START Information supplied

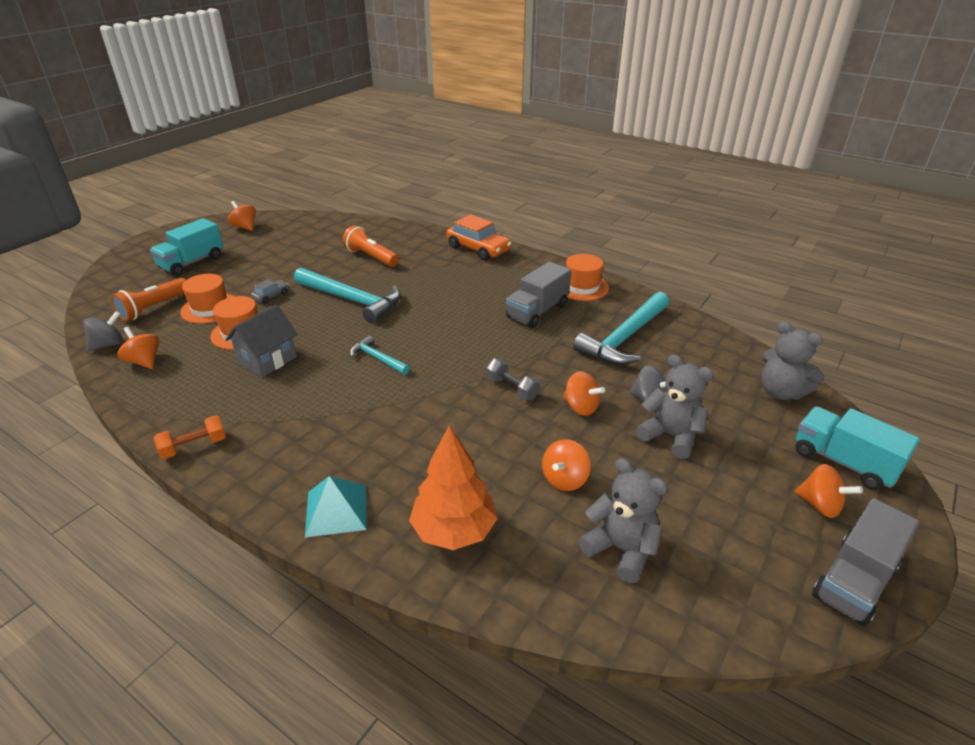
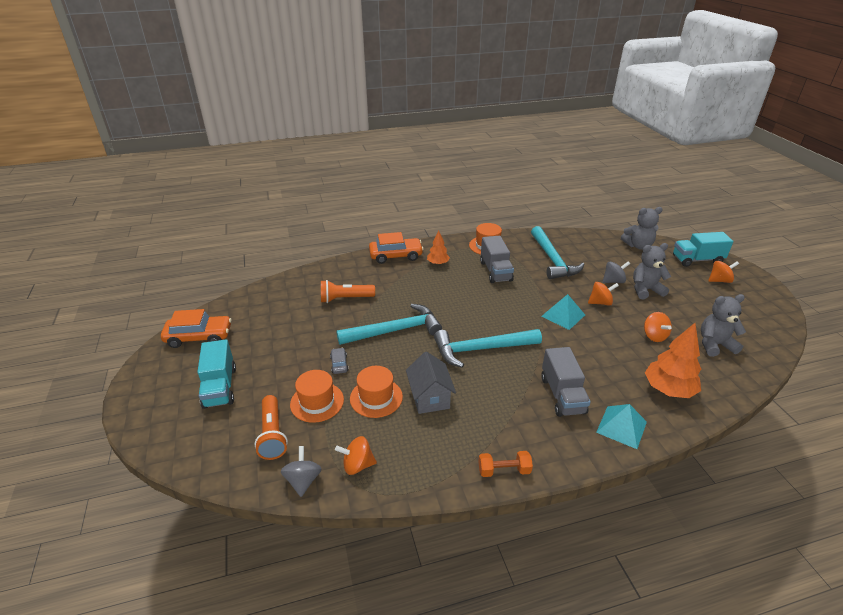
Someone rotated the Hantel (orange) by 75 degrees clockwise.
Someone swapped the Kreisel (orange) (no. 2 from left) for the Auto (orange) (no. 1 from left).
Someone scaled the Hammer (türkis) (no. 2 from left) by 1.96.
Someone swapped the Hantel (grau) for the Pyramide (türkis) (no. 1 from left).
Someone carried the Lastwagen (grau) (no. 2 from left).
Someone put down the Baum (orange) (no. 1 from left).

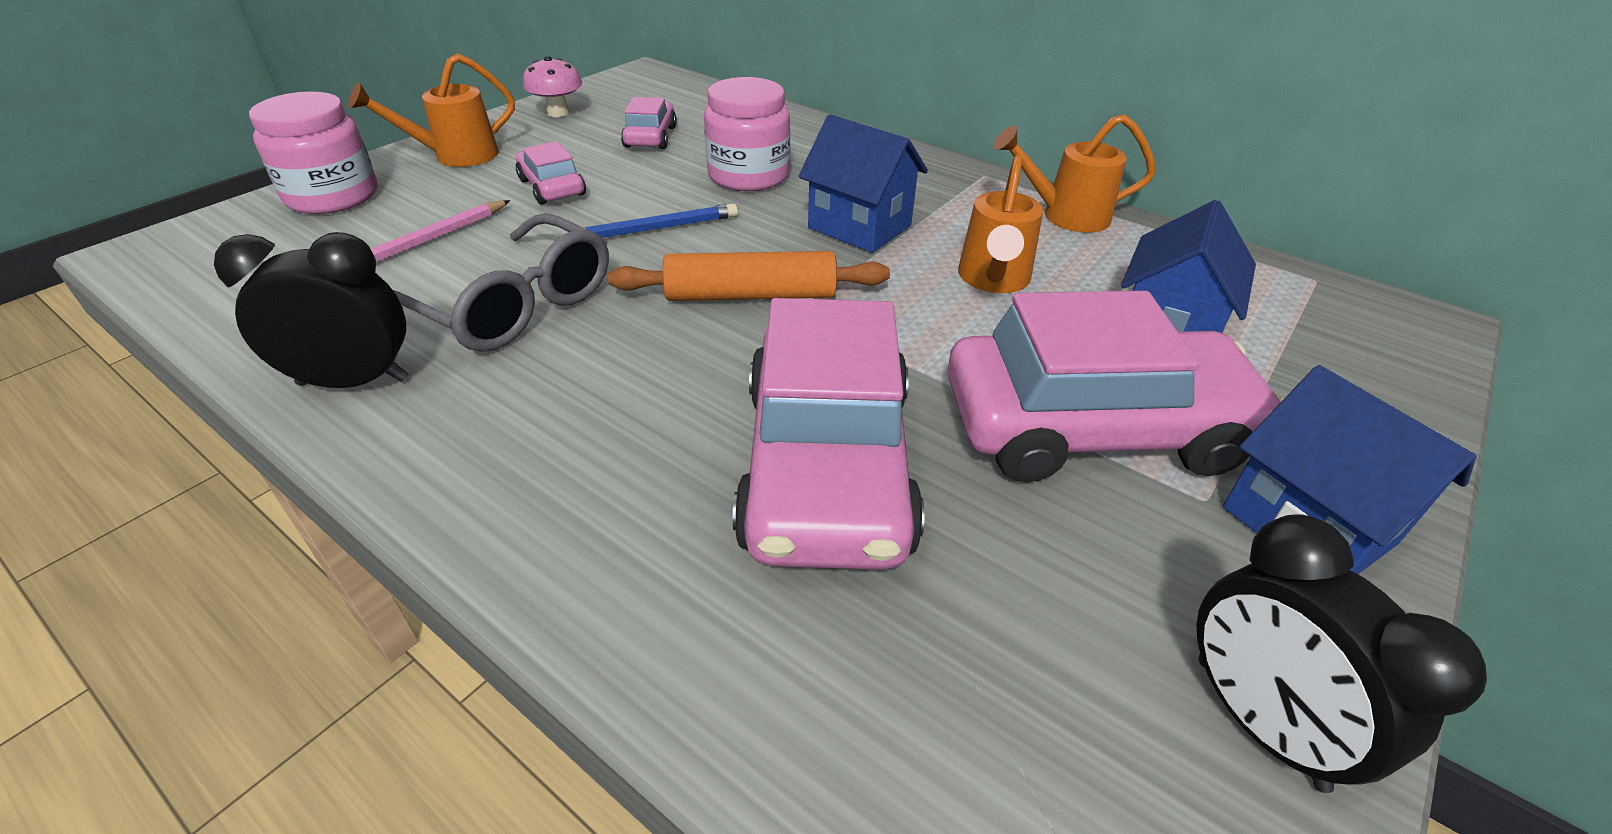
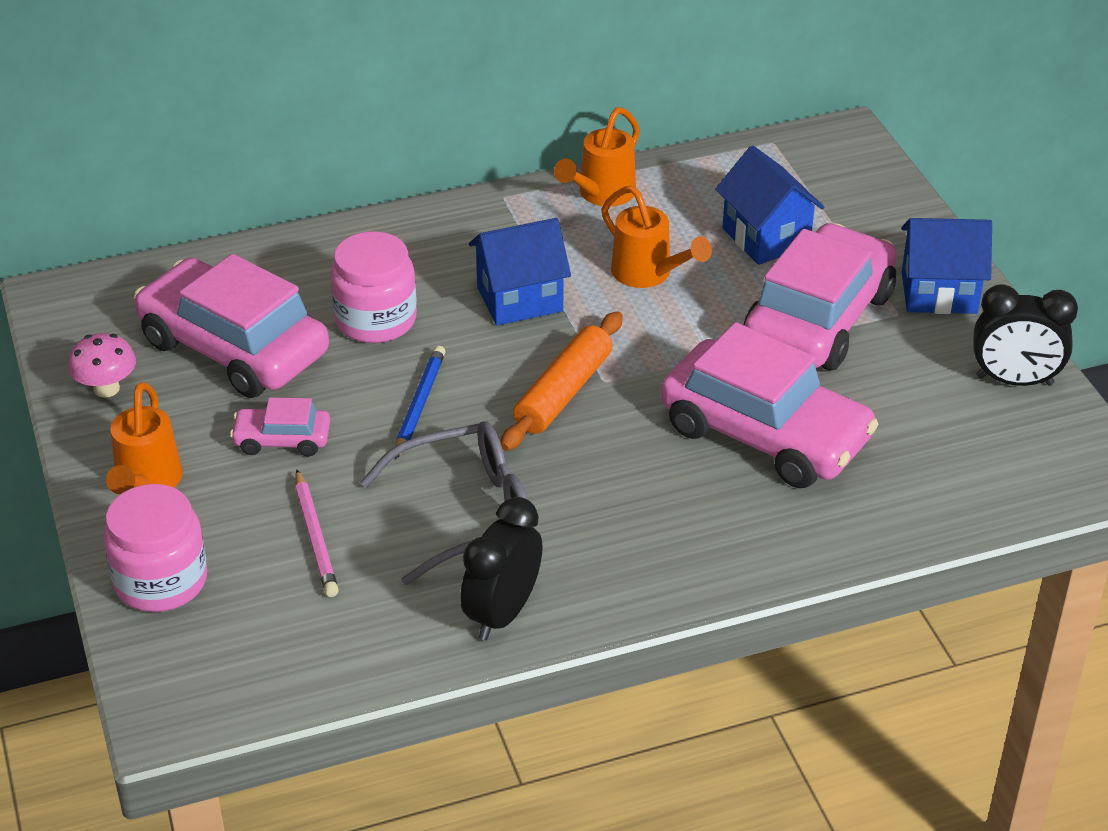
Someone scaled the Auto (rosa) (no. 2 from left in the first image) by 2.17.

END Information supplied

**Prompt**
From the line that contains "Someone carried the" down to the last line of the entries above, copy every line exactly and leave out the pictures.

**Final answer**
Someone carried the Lastwagen (grau) (no. 2 from left).
Someone put down the Baum (orange) (no. 1 from left).

Someone scaled the Auto (rosa) (no. 2 from left in the first image) by 2.17.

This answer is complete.